= Beginning of Section =

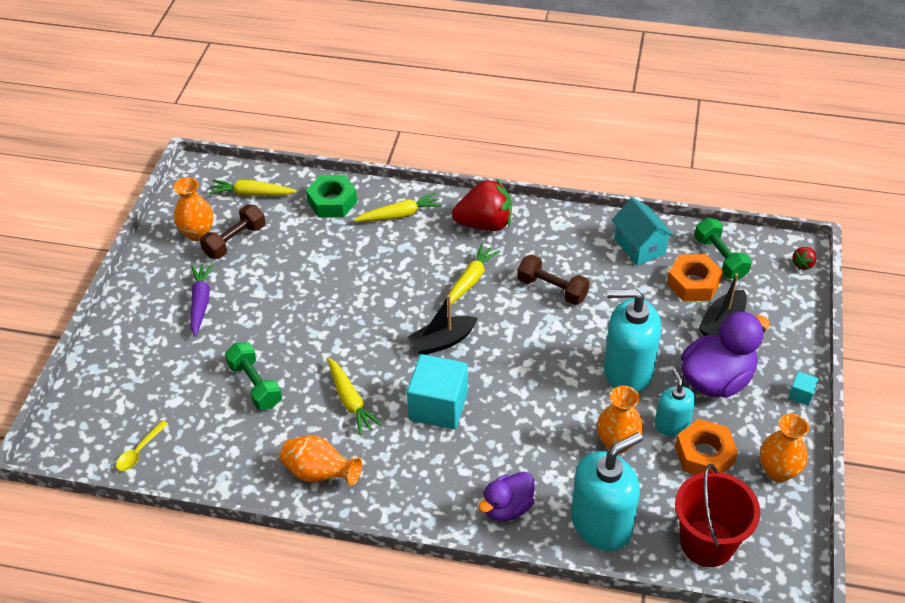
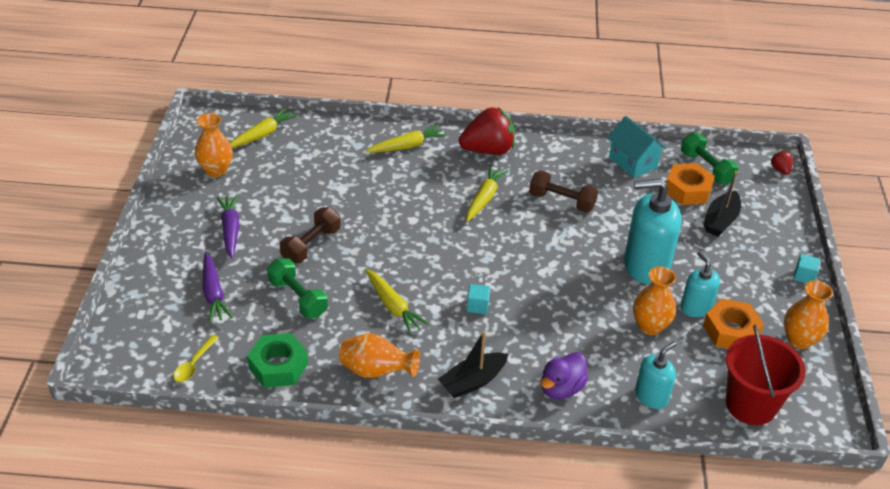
camera: 10 degrees left, 5 degrees down
(172, 374) = (214, 293): none -> purple carrot
(235, 241) = (254, 175): brown dumbbell -> brown dumbbell (311, 245)
(251, 194) = (262, 135): yellow carrot -> yellow carrot turned 135 degrees clockwise
(332, 202) = (341, 138): green nut -> green nut (278, 366)
(438, 406) = (477, 306): turquoise cube -> turquoise cube, size x0.44
(442, 341) = (469, 250): black boat -> black boat (472, 381)
(601, 524) = (651, 396): turquoise soap dispenser -> turquoise soap dispenser, size x0.57
(716, 380) = (727, 268): purple duck -> none
(803, 264) = (780, 170): red strawberry -> red strawberry turned 135 degrees clockwise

= End of Section =

PROBLEM STATEMENT: All lines above that include the word "none" must be copied into the answer.

TASK RESULT:
(172, 374) = (214, 293): none -> purple carrot
(716, 380) = (727, 268): purple duck -> none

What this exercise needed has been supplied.